TASK DETAILS
Repeat, line for line, the entries printed below.

[Stored dataset items]
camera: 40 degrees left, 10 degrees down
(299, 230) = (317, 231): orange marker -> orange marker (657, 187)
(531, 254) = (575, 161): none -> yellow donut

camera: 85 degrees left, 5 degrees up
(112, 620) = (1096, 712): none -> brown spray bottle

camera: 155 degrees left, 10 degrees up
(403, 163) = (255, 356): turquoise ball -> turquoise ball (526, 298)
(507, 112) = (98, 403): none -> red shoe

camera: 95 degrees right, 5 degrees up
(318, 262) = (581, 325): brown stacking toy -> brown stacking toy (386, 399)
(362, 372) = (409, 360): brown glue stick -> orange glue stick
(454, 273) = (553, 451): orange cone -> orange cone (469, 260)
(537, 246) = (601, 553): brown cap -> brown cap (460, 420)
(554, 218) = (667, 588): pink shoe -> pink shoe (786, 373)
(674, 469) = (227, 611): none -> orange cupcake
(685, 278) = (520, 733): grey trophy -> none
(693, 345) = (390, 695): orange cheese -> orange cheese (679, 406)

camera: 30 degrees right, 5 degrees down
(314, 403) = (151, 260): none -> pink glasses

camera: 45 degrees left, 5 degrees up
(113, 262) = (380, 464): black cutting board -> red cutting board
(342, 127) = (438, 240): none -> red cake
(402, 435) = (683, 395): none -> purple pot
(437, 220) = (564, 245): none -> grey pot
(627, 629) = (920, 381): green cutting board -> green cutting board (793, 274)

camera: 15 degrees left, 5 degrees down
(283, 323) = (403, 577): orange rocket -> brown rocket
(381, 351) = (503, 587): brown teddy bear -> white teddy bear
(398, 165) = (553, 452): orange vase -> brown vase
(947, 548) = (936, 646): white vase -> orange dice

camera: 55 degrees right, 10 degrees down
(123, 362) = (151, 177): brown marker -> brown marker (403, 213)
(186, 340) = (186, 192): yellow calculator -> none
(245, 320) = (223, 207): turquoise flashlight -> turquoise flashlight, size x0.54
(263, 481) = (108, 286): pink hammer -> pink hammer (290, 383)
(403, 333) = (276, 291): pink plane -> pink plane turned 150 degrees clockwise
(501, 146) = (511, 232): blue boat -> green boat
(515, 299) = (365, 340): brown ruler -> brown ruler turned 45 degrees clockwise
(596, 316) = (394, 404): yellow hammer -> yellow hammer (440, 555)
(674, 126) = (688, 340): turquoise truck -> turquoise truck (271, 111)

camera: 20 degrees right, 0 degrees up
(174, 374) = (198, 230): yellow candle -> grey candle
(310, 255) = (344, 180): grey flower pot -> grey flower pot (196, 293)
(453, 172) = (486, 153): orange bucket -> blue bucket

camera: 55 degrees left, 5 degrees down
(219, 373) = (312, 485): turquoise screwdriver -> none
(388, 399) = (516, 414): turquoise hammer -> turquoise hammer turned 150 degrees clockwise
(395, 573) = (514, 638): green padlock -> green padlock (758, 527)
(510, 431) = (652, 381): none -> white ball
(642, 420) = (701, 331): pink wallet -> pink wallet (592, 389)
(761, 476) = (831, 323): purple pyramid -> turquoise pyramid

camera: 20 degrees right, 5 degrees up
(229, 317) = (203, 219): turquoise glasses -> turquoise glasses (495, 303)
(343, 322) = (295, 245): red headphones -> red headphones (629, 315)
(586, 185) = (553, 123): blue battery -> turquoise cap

WRITTEN ANSWER
camera: 40 degrees left, 10 degrees down
(299, 230) = (317, 231): orange marker -> orange marker (657, 187)
(531, 254) = (575, 161): none -> yellow donut

camera: 85 degrees left, 5 degrees up
(112, 620) = (1096, 712): none -> brown spray bottle

camera: 155 degrees left, 10 degrees up
(403, 163) = (255, 356): turquoise ball -> turquoise ball (526, 298)
(507, 112) = (98, 403): none -> red shoe

camera: 95 degrees right, 5 degrees up
(318, 262) = (581, 325): brown stacking toy -> brown stacking toy (386, 399)
(362, 372) = (409, 360): brown glue stick -> orange glue stick
(454, 273) = (553, 451): orange cone -> orange cone (469, 260)
(537, 246) = (601, 553): brown cap -> brown cap (460, 420)
(554, 218) = (667, 588): pink shoe -> pink shoe (786, 373)
(674, 469) = (227, 611): none -> orange cupcake
(685, 278) = (520, 733): grey trophy -> none
(693, 345) = (390, 695): orange cheese -> orange cheese (679, 406)

camera: 30 degrees right, 5 degrees down
(314, 403) = (151, 260): none -> pink glasses

camera: 45 degrees left, 5 degrees up
(113, 262) = (380, 464): black cutting board -> red cutting board
(342, 127) = (438, 240): none -> red cake
(402, 435) = (683, 395): none -> purple pot
(437, 220) = (564, 245): none -> grey pot
(627, 629) = (920, 381): green cutting board -> green cutting board (793, 274)

camera: 15 degrees left, 5 degrees down
(283, 323) = (403, 577): orange rocket -> brown rocket
(381, 351) = (503, 587): brown teddy bear -> white teddy bear
(398, 165) = (553, 452): orange vase -> brown vase
(947, 548) = (936, 646): white vase -> orange dice

camera: 55 degrees right, 10 degrees down
(123, 362) = (151, 177): brown marker -> brown marker (403, 213)
(186, 340) = (186, 192): yellow calculator -> none
(245, 320) = (223, 207): turquoise flashlight -> turquoise flashlight, size x0.54
(263, 481) = (108, 286): pink hammer -> pink hammer (290, 383)
(403, 333) = (276, 291): pink plane -> pink plane turned 150 degrees clockwise
(501, 146) = (511, 232): blue boat -> green boat
(515, 299) = (365, 340): brown ruler -> brown ruler turned 45 degrees clockwise
(596, 316) = (394, 404): yellow hammer -> yellow hammer (440, 555)
(674, 126) = (688, 340): turquoise truck -> turquoise truck (271, 111)

camera: 20 degrees right, 0 degrees up
(174, 374) = (198, 230): yellow candle -> grey candle
(310, 255) = (344, 180): grey flower pot -> grey flower pot (196, 293)
(453, 172) = (486, 153): orange bucket -> blue bucket

camera: 55 degrees left, 5 degrees down
(219, 373) = (312, 485): turquoise screwdriver -> none
(388, 399) = (516, 414): turquoise hammer -> turquoise hammer turned 150 degrees clockwise
(395, 573) = (514, 638): green padlock -> green padlock (758, 527)
(510, 431) = (652, 381): none -> white ball
(642, 420) = (701, 331): pink wallet -> pink wallet (592, 389)
(761, 476) = (831, 323): purple pyramid -> turquoise pyramid

camera: 20 degrees right, 5 degrees up
(229, 317) = (203, 219): turquoise glasses -> turquoise glasses (495, 303)
(343, 322) = (295, 245): red headphones -> red headphones (629, 315)
(586, 185) = (553, 123): blue battery -> turquoise cap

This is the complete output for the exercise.